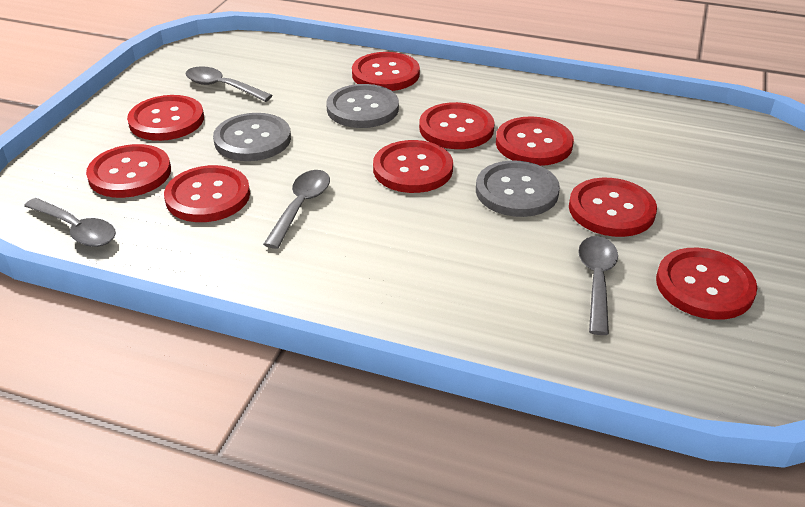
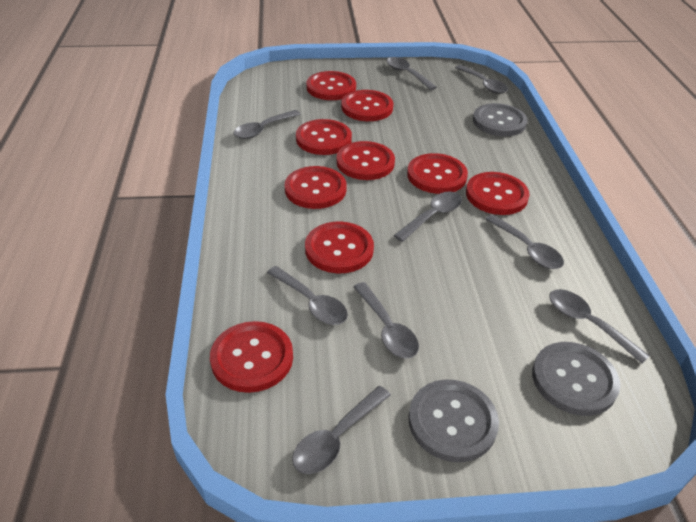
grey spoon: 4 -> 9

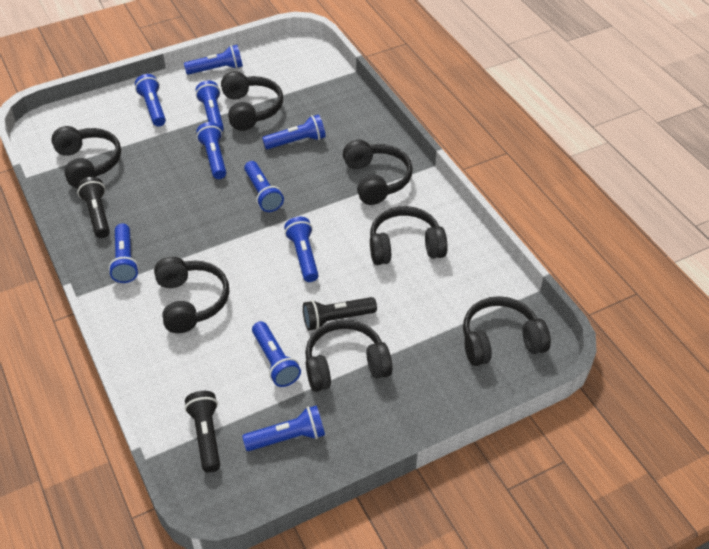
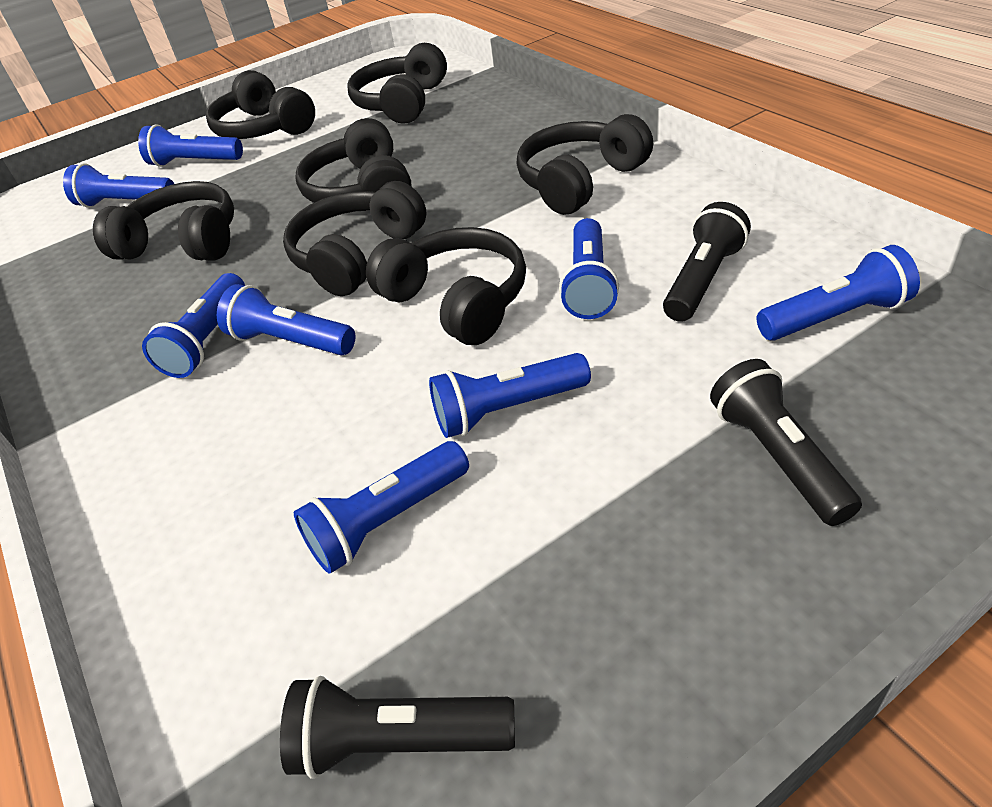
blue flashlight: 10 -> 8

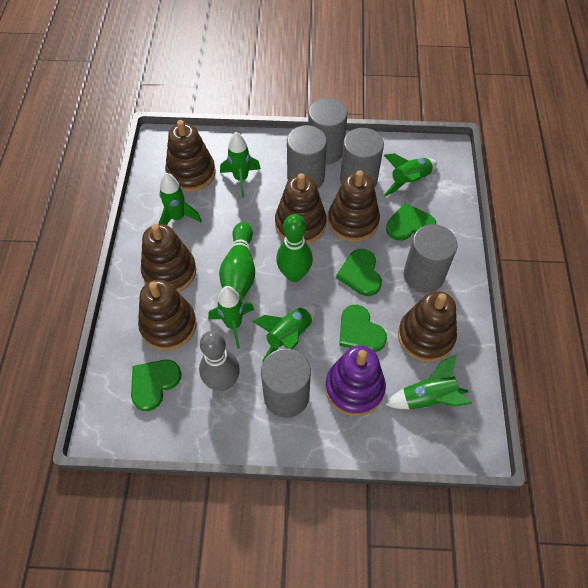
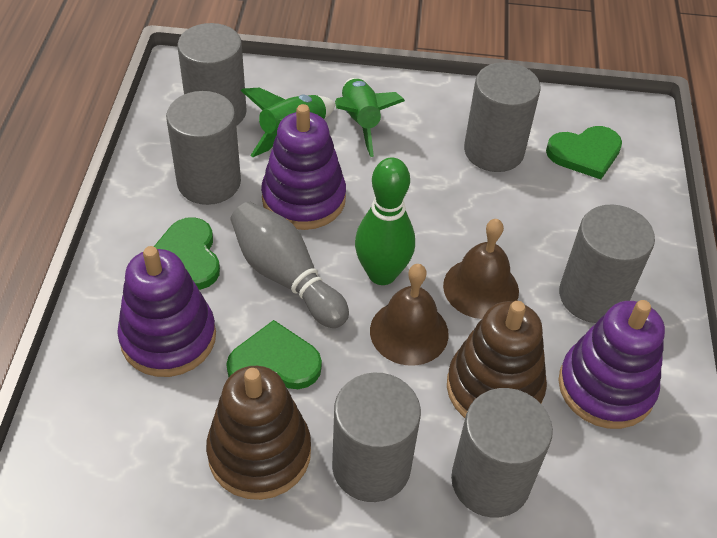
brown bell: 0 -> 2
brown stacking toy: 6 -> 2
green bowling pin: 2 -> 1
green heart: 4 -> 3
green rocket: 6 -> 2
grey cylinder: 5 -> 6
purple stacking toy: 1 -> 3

+ + + +

» **Exercise**:
Copy all the lines from the data above that hold the word "stacking".

» **Solved exercise**:
brown stacking toy: 6 -> 2
purple stacking toy: 1 -> 3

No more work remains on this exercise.